BRIEF => Set each entry down verbatim, omitting images.

RECORDS FOR THIS EXERCISE =>
---*---

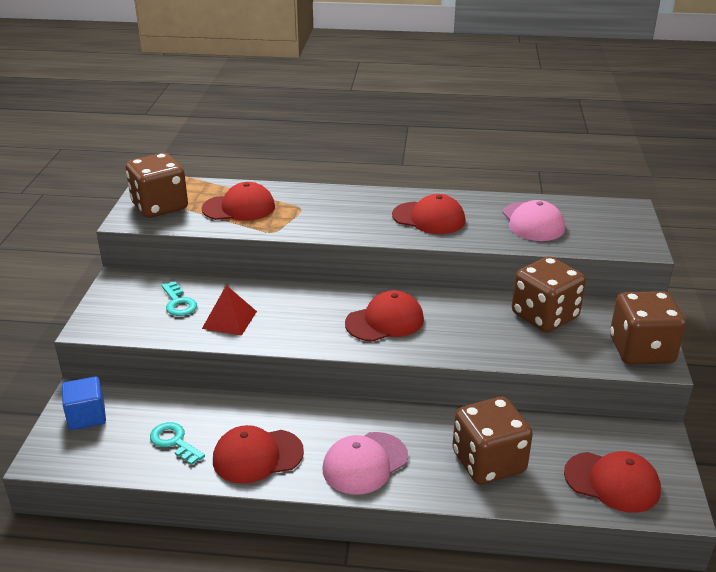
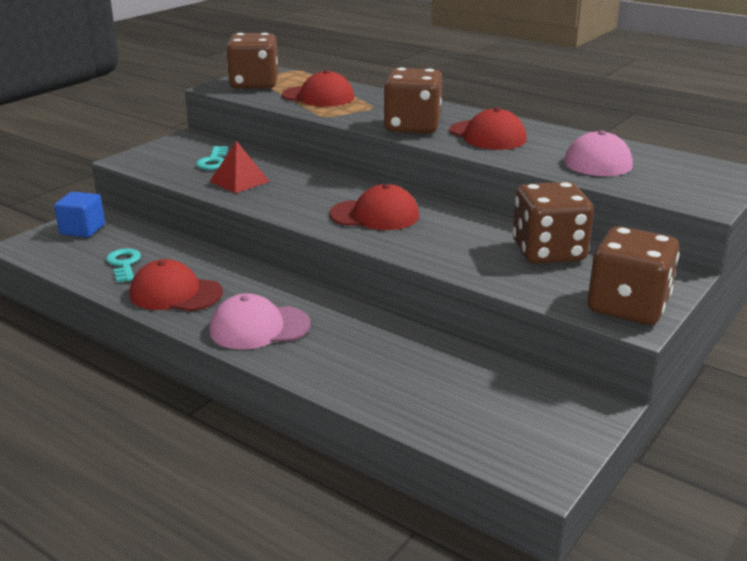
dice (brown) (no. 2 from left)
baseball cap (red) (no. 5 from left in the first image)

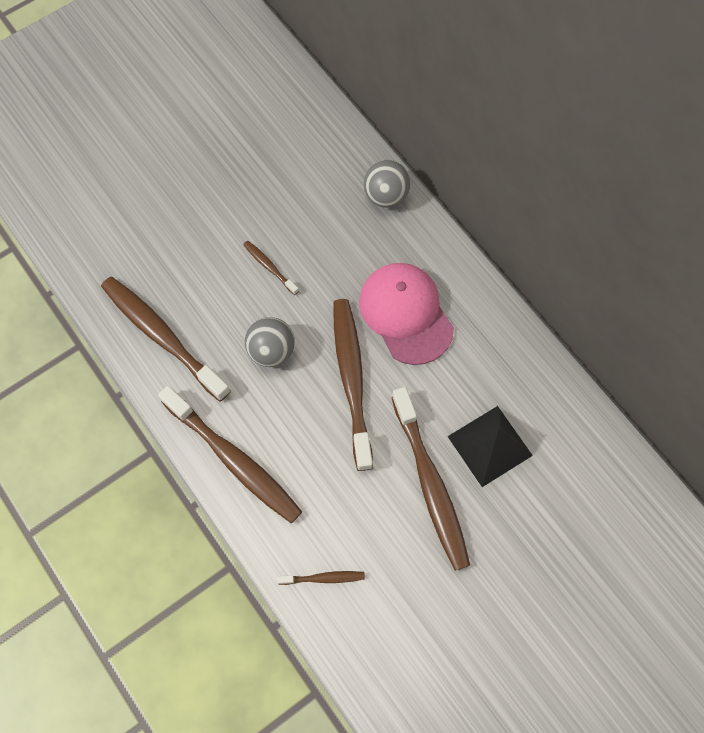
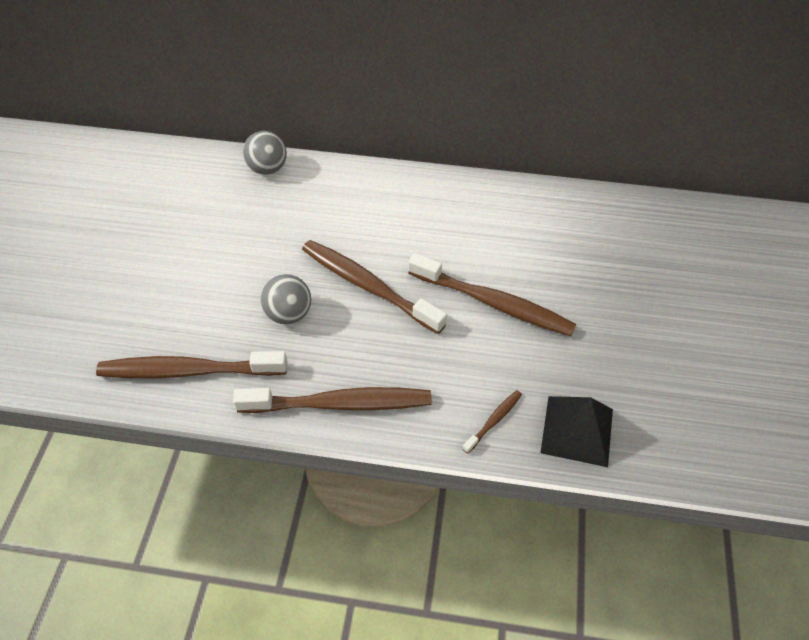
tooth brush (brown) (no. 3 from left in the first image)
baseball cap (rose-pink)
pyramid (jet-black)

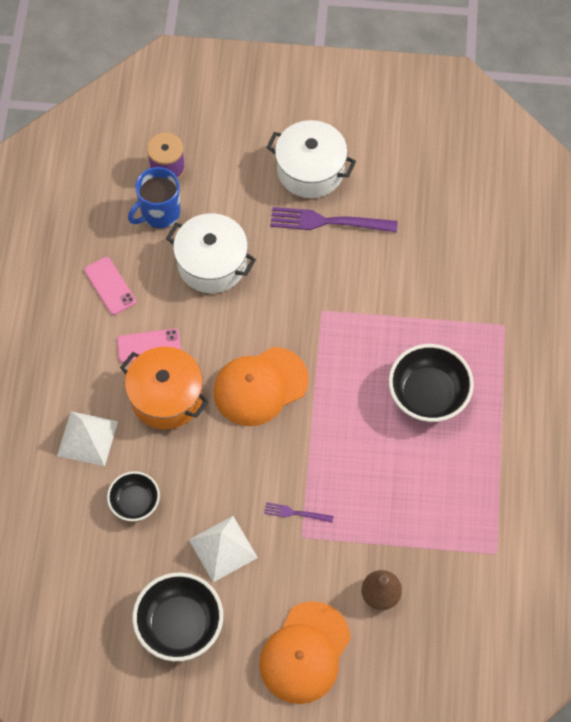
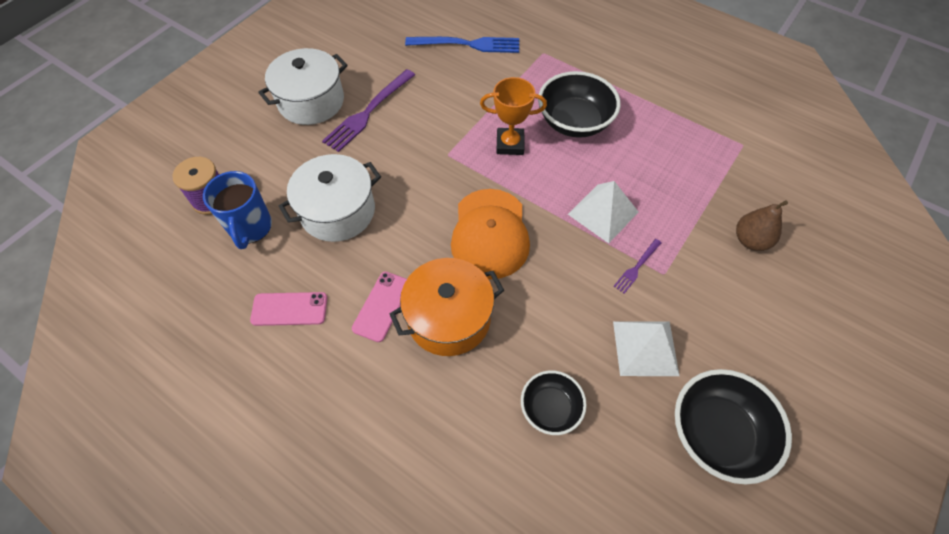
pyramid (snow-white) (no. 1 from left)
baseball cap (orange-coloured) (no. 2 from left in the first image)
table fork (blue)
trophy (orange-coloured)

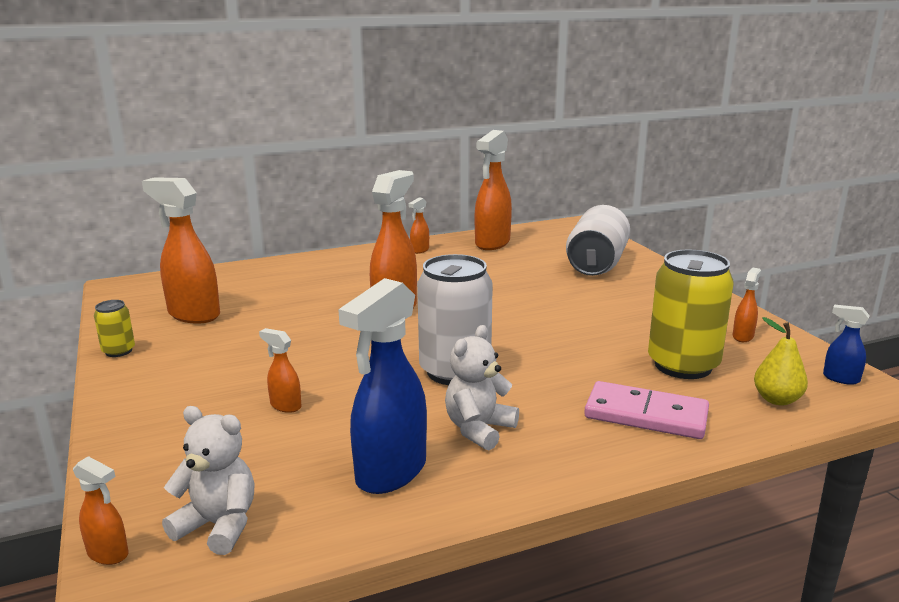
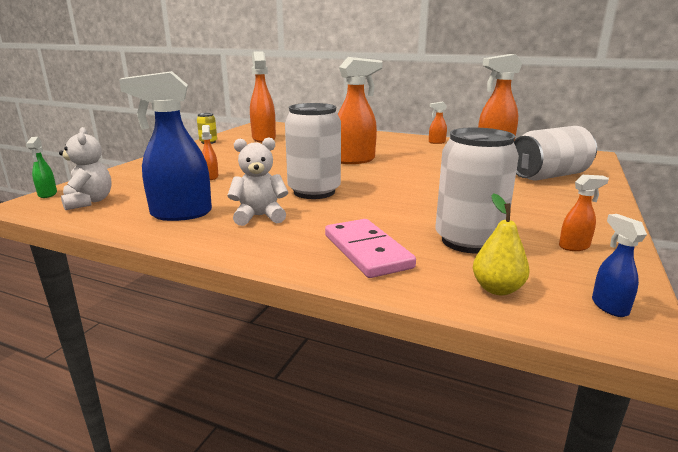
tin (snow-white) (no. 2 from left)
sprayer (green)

---*---

ANSWER SPACE =>
dice (brown) (no. 2 from left)
baseball cap (red) (no. 5 from left in the first image)

tooth brush (brown) (no. 3 from left in the first image)
baseball cap (rose-pink)
pyramid (jet-black)

pyramid (snow-white) (no. 1 from left)
baseball cap (orange-coloured) (no. 2 from left in the first image)
table fork (blue)
trophy (orange-coloured)

tin (snow-white) (no. 2 from left)
sprayer (green)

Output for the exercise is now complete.